- Exercise directions: Transcribe the full listing exactly.

** Opening Data supplied block **

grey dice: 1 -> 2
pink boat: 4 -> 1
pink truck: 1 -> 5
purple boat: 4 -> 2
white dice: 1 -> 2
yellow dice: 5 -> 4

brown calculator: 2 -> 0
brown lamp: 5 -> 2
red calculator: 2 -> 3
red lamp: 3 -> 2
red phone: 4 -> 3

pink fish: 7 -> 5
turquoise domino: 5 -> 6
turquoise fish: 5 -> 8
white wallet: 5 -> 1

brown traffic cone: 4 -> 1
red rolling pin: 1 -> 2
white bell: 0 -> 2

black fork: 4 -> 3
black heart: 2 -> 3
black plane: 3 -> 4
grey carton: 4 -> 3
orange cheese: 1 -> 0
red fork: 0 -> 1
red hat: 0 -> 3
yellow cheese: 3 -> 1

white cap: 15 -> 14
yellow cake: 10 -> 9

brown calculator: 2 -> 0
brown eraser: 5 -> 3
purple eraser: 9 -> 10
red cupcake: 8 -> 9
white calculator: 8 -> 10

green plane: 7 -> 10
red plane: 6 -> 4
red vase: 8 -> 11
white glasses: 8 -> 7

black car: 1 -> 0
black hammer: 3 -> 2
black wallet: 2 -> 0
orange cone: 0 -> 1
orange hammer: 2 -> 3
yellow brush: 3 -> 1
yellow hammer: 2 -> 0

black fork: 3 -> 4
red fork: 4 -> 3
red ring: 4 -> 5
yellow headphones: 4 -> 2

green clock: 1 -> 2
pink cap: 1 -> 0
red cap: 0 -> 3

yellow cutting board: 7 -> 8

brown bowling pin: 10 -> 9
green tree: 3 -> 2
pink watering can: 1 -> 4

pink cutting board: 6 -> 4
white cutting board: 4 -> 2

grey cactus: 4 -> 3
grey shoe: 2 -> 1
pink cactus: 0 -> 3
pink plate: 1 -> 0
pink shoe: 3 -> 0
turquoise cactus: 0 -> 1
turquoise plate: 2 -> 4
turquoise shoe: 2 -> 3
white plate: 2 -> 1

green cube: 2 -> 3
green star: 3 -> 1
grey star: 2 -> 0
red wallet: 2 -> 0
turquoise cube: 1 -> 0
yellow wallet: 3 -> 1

** Closing Data supplied block **

- Output for this exercise:
grey dice: 1 -> 2
pink boat: 4 -> 1
pink truck: 1 -> 5
purple boat: 4 -> 2
white dice: 1 -> 2
yellow dice: 5 -> 4

brown calculator: 2 -> 0
brown lamp: 5 -> 2
red calculator: 2 -> 3
red lamp: 3 -> 2
red phone: 4 -> 3

pink fish: 7 -> 5
turquoise domino: 5 -> 6
turquoise fish: 5 -> 8
white wallet: 5 -> 1

brown traffic cone: 4 -> 1
red rolling pin: 1 -> 2
white bell: 0 -> 2

black fork: 4 -> 3
black heart: 2 -> 3
black plane: 3 -> 4
grey carton: 4 -> 3
orange cheese: 1 -> 0
red fork: 0 -> 1
red hat: 0 -> 3
yellow cheese: 3 -> 1

white cap: 15 -> 14
yellow cake: 10 -> 9

brown calculator: 2 -> 0
brown eraser: 5 -> 3
purple eraser: 9 -> 10
red cupcake: 8 -> 9
white calculator: 8 -> 10

green plane: 7 -> 10
red plane: 6 -> 4
red vase: 8 -> 11
white glasses: 8 -> 7

black car: 1 -> 0
black hammer: 3 -> 2
black wallet: 2 -> 0
orange cone: 0 -> 1
orange hammer: 2 -> 3
yellow brush: 3 -> 1
yellow hammer: 2 -> 0

black fork: 3 -> 4
red fork: 4 -> 3
red ring: 4 -> 5
yellow headphones: 4 -> 2

green clock: 1 -> 2
pink cap: 1 -> 0
red cap: 0 -> 3

yellow cutting board: 7 -> 8

brown bowling pin: 10 -> 9
green tree: 3 -> 2
pink watering can: 1 -> 4

pink cutting board: 6 -> 4
white cutting board: 4 -> 2

grey cactus: 4 -> 3
grey shoe: 2 -> 1
pink cactus: 0 -> 3
pink plate: 1 -> 0
pink shoe: 3 -> 0
turquoise cactus: 0 -> 1
turquoise plate: 2 -> 4
turquoise shoe: 2 -> 3
white plate: 2 -> 1

green cube: 2 -> 3
green star: 3 -> 1
grey star: 2 -> 0
red wallet: 2 -> 0
turquoise cube: 1 -> 0
yellow wallet: 3 -> 1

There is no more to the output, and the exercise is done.